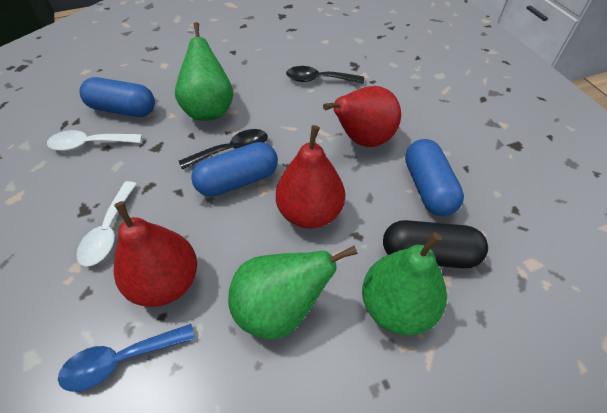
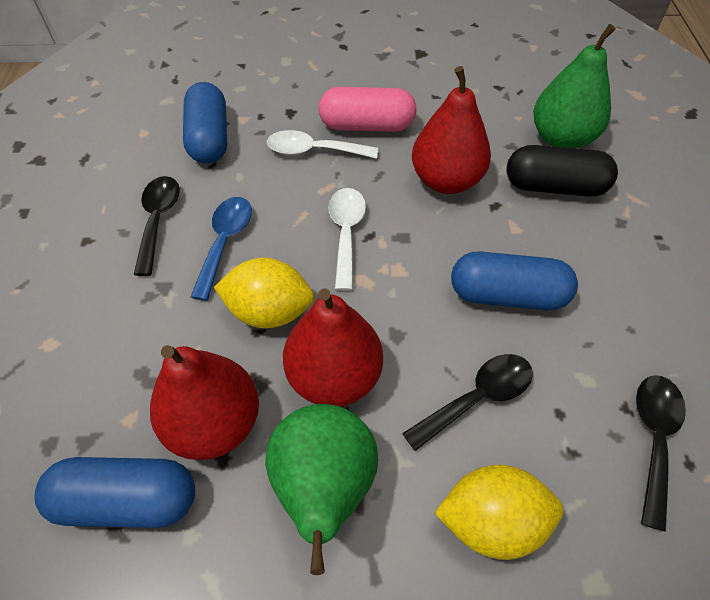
black spoon: 2 -> 3
green pear: 3 -> 2
pink capsule: 0 -> 1
yellow lemon: 0 -> 2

__________________________________________________

▶ _WHAT THE TASK REQUIRES_
Give back each line above verbatim, dropping every picture.

▶ _ANSWER SECTION_
black spoon: 2 -> 3
green pear: 3 -> 2
pink capsule: 0 -> 1
yellow lemon: 0 -> 2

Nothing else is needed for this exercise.